* **Brief**:
All entries below are to be written out again exactly, but no picture is to be copied.
** Dataset follows **
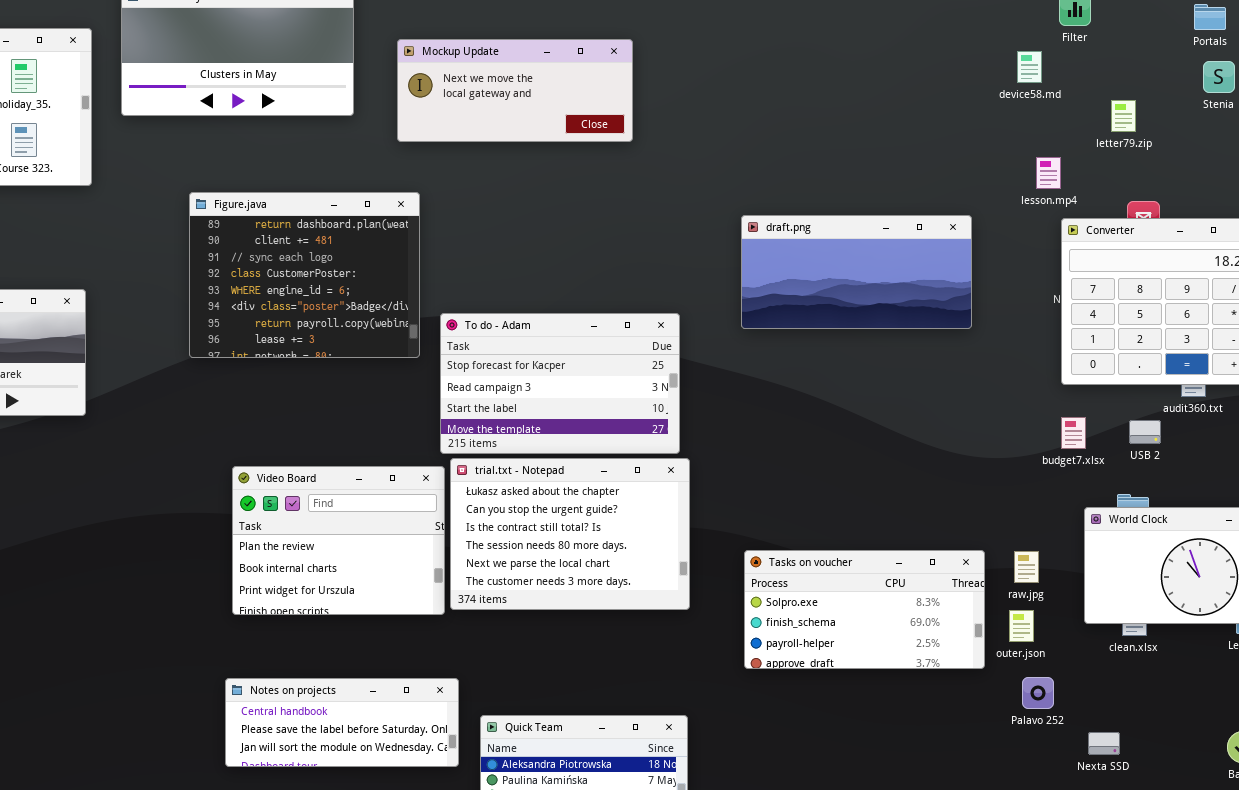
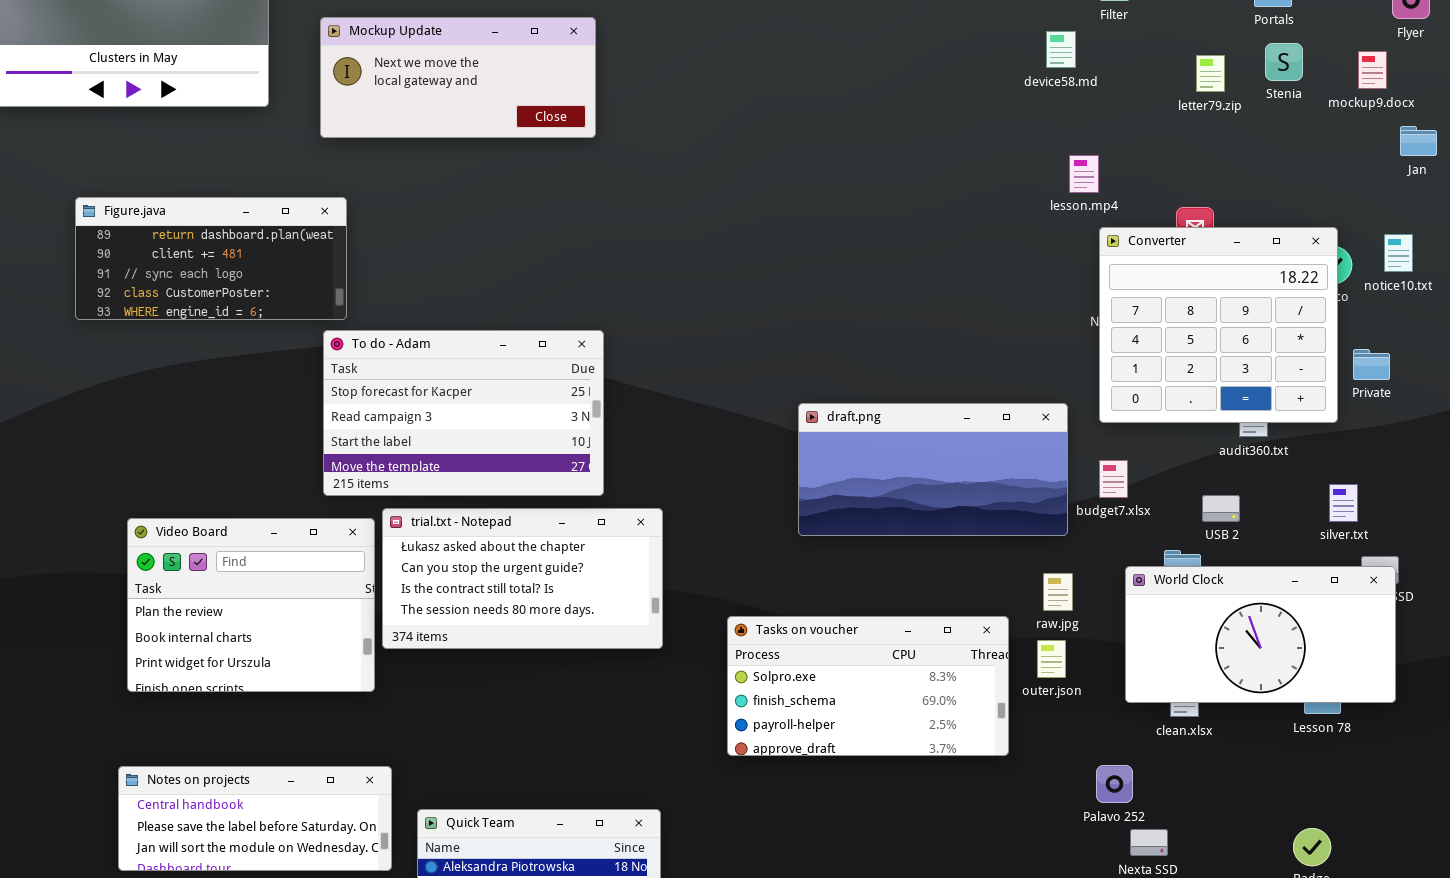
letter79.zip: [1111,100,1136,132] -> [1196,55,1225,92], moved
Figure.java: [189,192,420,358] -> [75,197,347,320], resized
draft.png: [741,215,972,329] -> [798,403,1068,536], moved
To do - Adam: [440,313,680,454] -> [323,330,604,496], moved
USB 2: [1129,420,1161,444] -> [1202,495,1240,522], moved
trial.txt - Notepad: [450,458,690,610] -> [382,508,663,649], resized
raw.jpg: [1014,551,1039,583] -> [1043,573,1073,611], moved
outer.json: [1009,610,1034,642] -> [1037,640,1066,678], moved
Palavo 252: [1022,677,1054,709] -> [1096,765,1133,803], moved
** End of Dataset **
* **Result of the exercise**:
letter79.zip: [1111,100,1136,132] -> [1196,55,1225,92], moved
Figure.java: [189,192,420,358] -> [75,197,347,320], resized
draft.png: [741,215,972,329] -> [798,403,1068,536], moved
To do - Adam: [440,313,680,454] -> [323,330,604,496], moved
USB 2: [1129,420,1161,444] -> [1202,495,1240,522], moved
trial.txt - Notepad: [450,458,690,610] -> [382,508,663,649], resized
raw.jpg: [1014,551,1039,583] -> [1043,573,1073,611], moved
outer.json: [1009,610,1034,642] -> [1037,640,1066,678], moved
Palavo 252: [1022,677,1054,709] -> [1096,765,1133,803], moved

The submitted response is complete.